> SOURCE MATERIAL:
######
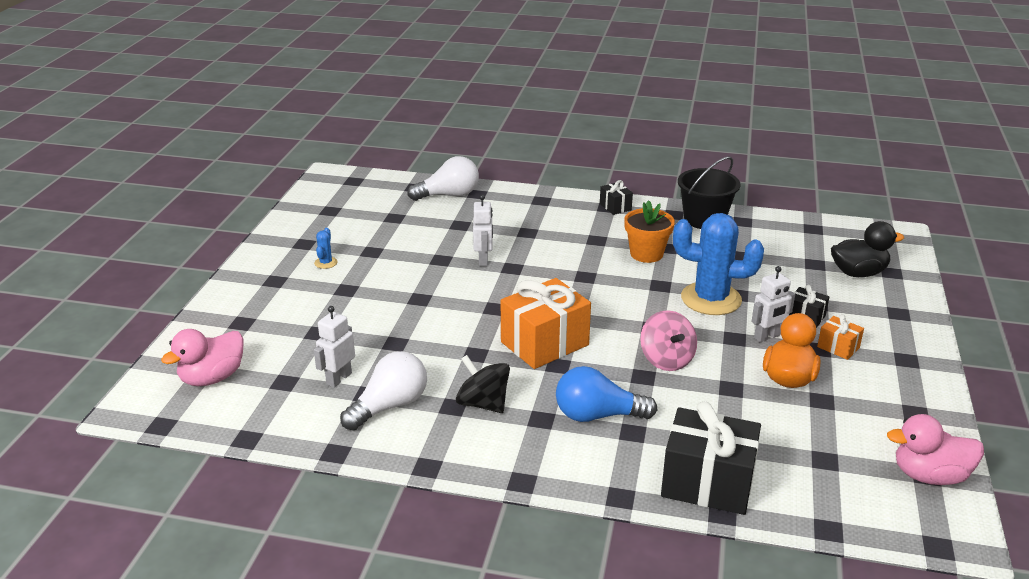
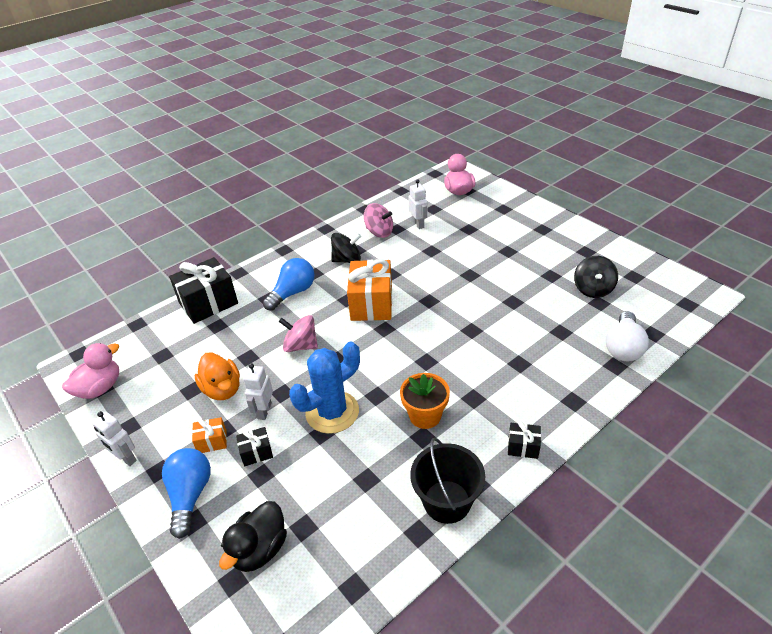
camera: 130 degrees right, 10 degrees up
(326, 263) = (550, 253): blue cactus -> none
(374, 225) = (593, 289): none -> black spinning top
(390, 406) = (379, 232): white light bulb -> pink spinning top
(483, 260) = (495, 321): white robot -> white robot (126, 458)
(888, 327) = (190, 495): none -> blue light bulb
######
> EXERCISE GOAL: Reproduce exactly the final stretch of the listing, starting at the line that contains "(374, 225) = (593, 289): none" and ending with the last line.

> RESPONSE TO THE TASK:
(374, 225) = (593, 289): none -> black spinning top
(390, 406) = (379, 232): white light bulb -> pink spinning top
(483, 260) = (495, 321): white robot -> white robot (126, 458)
(888, 327) = (190, 495): none -> blue light bulb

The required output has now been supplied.